*Data to examine*

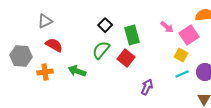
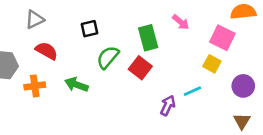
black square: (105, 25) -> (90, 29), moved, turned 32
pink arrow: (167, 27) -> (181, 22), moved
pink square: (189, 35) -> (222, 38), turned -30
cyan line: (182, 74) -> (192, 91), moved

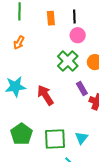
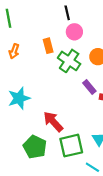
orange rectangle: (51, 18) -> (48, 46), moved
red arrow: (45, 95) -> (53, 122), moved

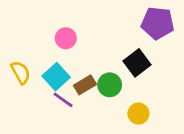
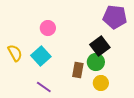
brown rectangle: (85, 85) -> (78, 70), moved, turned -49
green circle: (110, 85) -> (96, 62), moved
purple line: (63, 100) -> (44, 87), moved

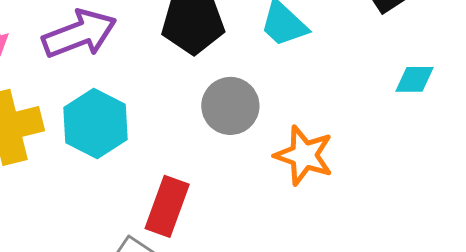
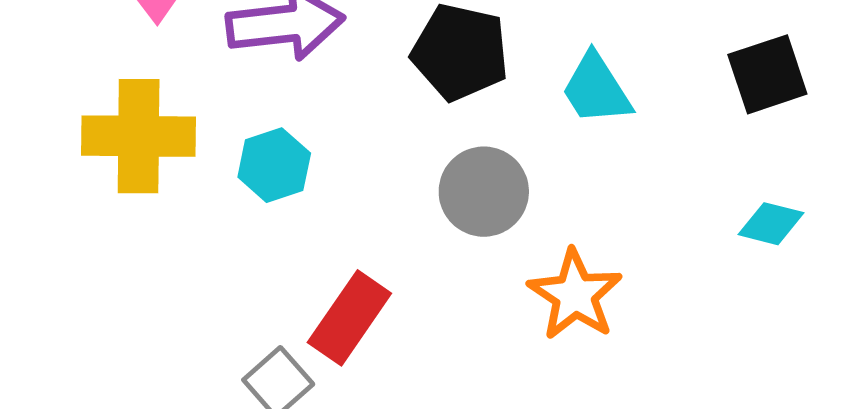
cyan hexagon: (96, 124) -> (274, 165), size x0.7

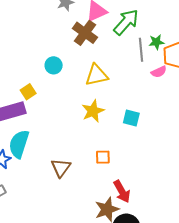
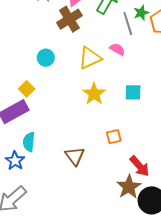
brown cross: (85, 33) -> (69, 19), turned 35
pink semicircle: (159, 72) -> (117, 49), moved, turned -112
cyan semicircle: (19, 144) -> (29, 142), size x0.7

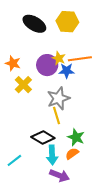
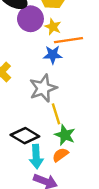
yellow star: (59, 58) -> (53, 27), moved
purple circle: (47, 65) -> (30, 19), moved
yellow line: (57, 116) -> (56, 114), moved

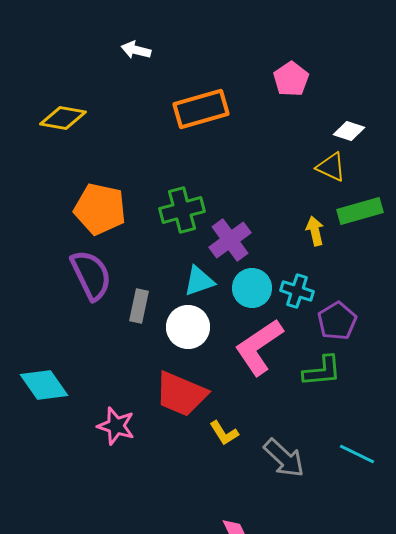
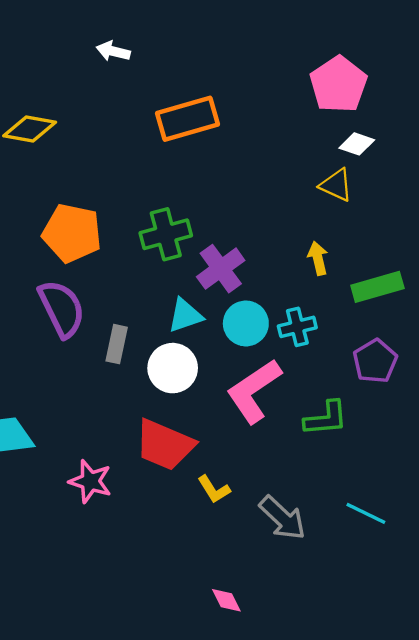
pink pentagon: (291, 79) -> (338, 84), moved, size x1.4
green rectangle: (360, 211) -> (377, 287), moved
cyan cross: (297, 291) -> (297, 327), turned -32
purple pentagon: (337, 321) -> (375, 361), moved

--

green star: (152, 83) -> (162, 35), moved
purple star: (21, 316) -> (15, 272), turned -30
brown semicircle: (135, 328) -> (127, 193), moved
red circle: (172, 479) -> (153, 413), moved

...

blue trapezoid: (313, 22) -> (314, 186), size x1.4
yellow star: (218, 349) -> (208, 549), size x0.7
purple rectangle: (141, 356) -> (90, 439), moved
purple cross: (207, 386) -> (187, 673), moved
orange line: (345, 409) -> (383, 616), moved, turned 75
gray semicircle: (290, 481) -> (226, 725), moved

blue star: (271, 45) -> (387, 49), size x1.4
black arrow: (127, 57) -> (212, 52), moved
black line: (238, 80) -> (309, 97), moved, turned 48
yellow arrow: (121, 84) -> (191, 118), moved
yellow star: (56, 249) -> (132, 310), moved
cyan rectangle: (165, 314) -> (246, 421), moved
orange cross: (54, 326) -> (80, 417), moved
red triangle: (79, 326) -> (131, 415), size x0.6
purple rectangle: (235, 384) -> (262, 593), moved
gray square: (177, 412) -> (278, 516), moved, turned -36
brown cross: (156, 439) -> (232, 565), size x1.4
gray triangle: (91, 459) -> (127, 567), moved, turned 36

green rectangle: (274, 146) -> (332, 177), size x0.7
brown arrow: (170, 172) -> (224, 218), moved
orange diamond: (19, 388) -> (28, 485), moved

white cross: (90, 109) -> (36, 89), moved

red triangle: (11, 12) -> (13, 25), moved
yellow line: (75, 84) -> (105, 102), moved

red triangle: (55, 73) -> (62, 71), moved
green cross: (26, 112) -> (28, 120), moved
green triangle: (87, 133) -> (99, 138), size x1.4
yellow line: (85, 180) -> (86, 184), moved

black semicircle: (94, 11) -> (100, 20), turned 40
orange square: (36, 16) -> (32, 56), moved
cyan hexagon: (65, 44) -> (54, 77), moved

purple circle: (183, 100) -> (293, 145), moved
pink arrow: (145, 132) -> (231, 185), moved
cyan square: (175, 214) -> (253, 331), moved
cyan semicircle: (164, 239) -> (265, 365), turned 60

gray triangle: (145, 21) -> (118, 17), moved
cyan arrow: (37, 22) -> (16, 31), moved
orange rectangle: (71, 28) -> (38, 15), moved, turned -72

*What you have to do*
Starting at the line with "gray triangle: (91, 459)" and ending at the line with "orange rectangle: (71, 28)", print each line of the listing above exactly, with no other lines.

*Response to this exercise*
gray triangle: (91, 459) -> (127, 567), moved, turned 36

green rectangle: (274, 146) -> (332, 177), size x0.7
brown arrow: (170, 172) -> (224, 218), moved
orange diamond: (19, 388) -> (28, 485), moved

white cross: (90, 109) -> (36, 89), moved

red triangle: (11, 12) -> (13, 25), moved
yellow line: (75, 84) -> (105, 102), moved

red triangle: (55, 73) -> (62, 71), moved
green cross: (26, 112) -> (28, 120), moved
green triangle: (87, 133) -> (99, 138), size x1.4
yellow line: (85, 180) -> (86, 184), moved

black semicircle: (94, 11) -> (100, 20), turned 40
orange square: (36, 16) -> (32, 56), moved
cyan hexagon: (65, 44) -> (54, 77), moved

purple circle: (183, 100) -> (293, 145), moved
pink arrow: (145, 132) -> (231, 185), moved
cyan square: (175, 214) -> (253, 331), moved
cyan semicircle: (164, 239) -> (265, 365), turned 60

gray triangle: (145, 21) -> (118, 17), moved
cyan arrow: (37, 22) -> (16, 31), moved
orange rectangle: (71, 28) -> (38, 15), moved, turned -72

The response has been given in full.